Before-and-after object lists:
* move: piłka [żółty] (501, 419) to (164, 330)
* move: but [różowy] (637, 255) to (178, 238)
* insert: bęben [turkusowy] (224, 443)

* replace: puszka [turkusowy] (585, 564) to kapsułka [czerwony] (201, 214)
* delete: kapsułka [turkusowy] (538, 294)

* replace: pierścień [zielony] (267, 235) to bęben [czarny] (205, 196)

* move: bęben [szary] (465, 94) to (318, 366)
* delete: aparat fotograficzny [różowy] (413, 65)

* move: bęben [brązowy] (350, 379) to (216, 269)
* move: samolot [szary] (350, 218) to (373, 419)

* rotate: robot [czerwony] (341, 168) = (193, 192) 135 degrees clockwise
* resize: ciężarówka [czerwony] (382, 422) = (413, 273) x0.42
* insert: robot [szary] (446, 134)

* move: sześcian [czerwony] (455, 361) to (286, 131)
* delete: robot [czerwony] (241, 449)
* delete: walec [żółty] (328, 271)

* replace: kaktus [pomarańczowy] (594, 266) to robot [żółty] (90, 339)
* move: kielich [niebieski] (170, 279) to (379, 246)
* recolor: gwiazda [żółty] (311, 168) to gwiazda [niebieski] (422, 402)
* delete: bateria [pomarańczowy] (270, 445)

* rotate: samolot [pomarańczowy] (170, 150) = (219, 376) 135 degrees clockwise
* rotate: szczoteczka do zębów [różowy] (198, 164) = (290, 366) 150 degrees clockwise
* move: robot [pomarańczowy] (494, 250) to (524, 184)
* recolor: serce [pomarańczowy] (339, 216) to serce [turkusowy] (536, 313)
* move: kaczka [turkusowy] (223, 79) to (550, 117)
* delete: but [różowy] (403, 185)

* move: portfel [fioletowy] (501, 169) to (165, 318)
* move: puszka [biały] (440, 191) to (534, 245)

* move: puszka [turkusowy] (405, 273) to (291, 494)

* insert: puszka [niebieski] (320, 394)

WORK ITEM - Copy out all of the data exactly, leaving nothing out.

RESULT BELOW -
* move: piłka [żółty] (501, 419) to (164, 330)
* move: but [różowy] (637, 255) to (178, 238)
* insert: bęben [turkusowy] (224, 443)

* replace: puszka [turkusowy] (585, 564) to kapsułka [czerwony] (201, 214)
* delete: kapsułka [turkusowy] (538, 294)

* replace: pierścień [zielony] (267, 235) to bęben [czarny] (205, 196)

* move: bęben [szary] (465, 94) to (318, 366)
* delete: aparat fotograficzny [różowy] (413, 65)

* move: bęben [brązowy] (350, 379) to (216, 269)
* move: samolot [szary] (350, 218) to (373, 419)

* rotate: robot [czerwony] (341, 168) = (193, 192) 135 degrees clockwise
* resize: ciężarówka [czerwony] (382, 422) = (413, 273) x0.42
* insert: robot [szary] (446, 134)

* move: sześcian [czerwony] (455, 361) to (286, 131)
* delete: robot [czerwony] (241, 449)
* delete: walec [żółty] (328, 271)

* replace: kaktus [pomarańczowy] (594, 266) to robot [żółty] (90, 339)
* move: kielich [niebieski] (170, 279) to (379, 246)
* recolor: gwiazda [żółty] (311, 168) to gwiazda [niebieski] (422, 402)
* delete: bateria [pomarańczowy] (270, 445)

* rotate: samolot [pomarańczowy] (170, 150) = (219, 376) 135 degrees clockwise
* rotate: szczoteczka do zębów [różowy] (198, 164) = (290, 366) 150 degrees clockwise
* move: robot [pomarańczowy] (494, 250) to (524, 184)
* recolor: serce [pomarańczowy] (339, 216) to serce [turkusowy] (536, 313)
* move: kaczka [turkusowy] (223, 79) to (550, 117)
* delete: but [różowy] (403, 185)

* move: portfel [fioletowy] (501, 169) to (165, 318)
* move: puszka [biały] (440, 191) to (534, 245)

* move: puszka [turkusowy] (405, 273) to (291, 494)

* insert: puszka [niebieski] (320, 394)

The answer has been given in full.